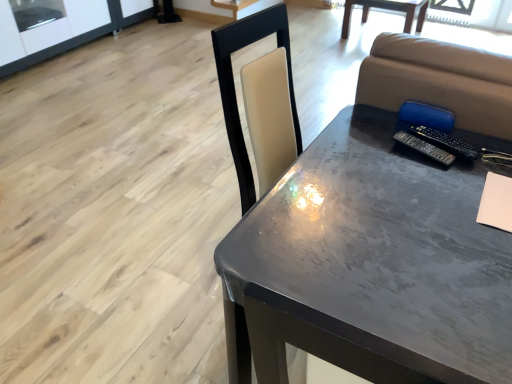
Locate an element on the screen. vacant space that is to the left of beige matte notebook at lower right is located at coordinates (449, 221).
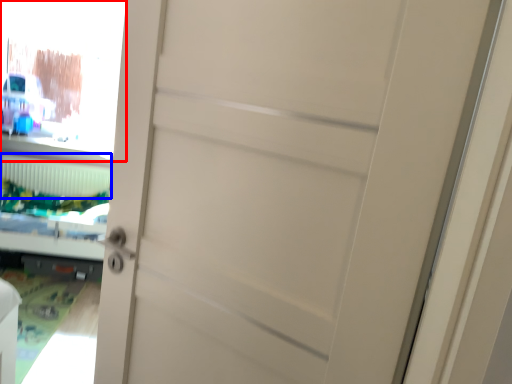
Question: Which object appears closest to the camera in this image, window screen (highlighted by a red box) or radiator (highlighted by a blue box)?

Choices:
 (A) window screen
 (B) radiator

Answer: (A)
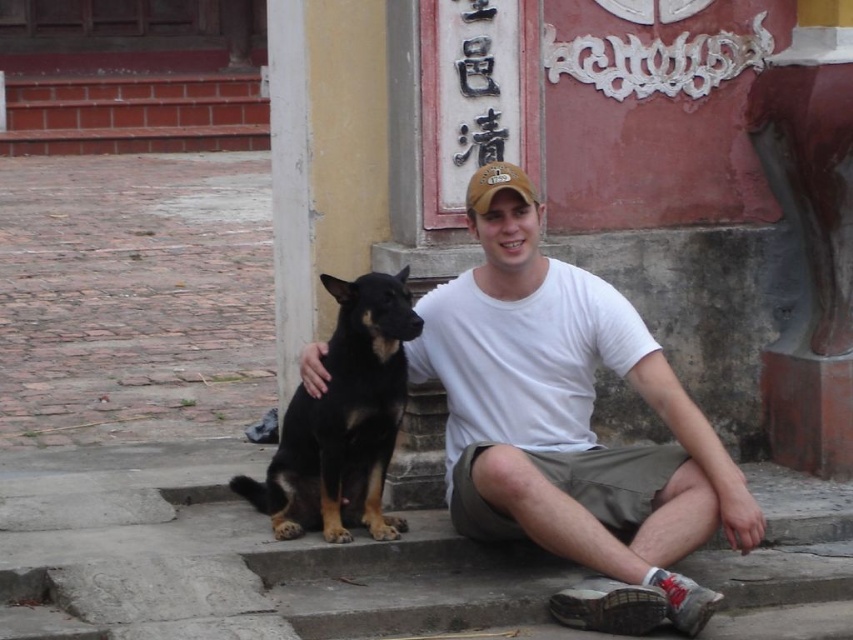
You are standing in front of the building with the red wall and want to take a photo of both the man and the black dog. You notice two specific points marked on the ground at coordinates point (239, 525) and point (659, 595). Which point should you stand closer to ensure both subjects are in focus?

You should stand closer to point (239, 525) because it is closer to the camera, allowing both the man and the dog to be in focus more easily.

You are a photographer trying to capture the man and his dog in the scene. The camera frame can only fit objects up to the size of the brown fabric cap at center. Will the black fur dog at center fit within the frame?

The black fur dog at center is larger in width than the brown fabric cap at center, so it will not fit within the camera frame designed for the cap size.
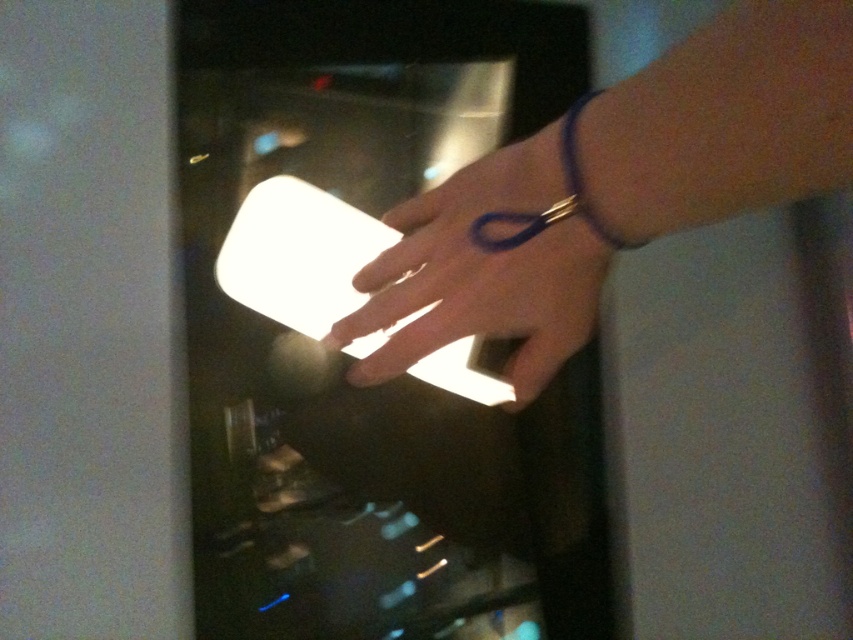
Is smooth skin hand at center to the left of purple rubber band at upper right from the viewer's perspective?

Indeed, smooth skin hand at center is positioned on the left side of purple rubber band at upper right.

Does smooth skin hand at center have a greater height compared to purple rubber band at upper right?

Indeed, smooth skin hand at center has a greater height compared to purple rubber band at upper right.

The height and width of the screenshot is (640, 853). Find the location of `smooth skin hand at center`. smooth skin hand at center is located at coordinates (614, 188).

Who is taller, white matte ring at center or purple rubber band at upper right?

white matte ring at center

The height and width of the screenshot is (640, 853). Describe the element at coordinates (482, 273) in the screenshot. I see `white matte ring at center` at that location.

What are the coordinates of `white matte ring at center` in the screenshot? It's located at (482, 273).

At what (x,y) coordinates should I click in order to perform the action: click on smooth skin hand at center. Please return your answer as a coordinate pair (x, y). The image size is (853, 640). Looking at the image, I should click on (614, 188).

Who is higher up, smooth skin hand at center or white matte ring at center?

smooth skin hand at center is above.

In order to click on smooth skin hand at center in this screenshot , I will do `click(614, 188)`.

◆ ABOUT THIS EXERCISE
Tally the lines in the records containing the string "that", treating case as significant. Reply with the number alone.

◆ EXERCISE RESPONSE
2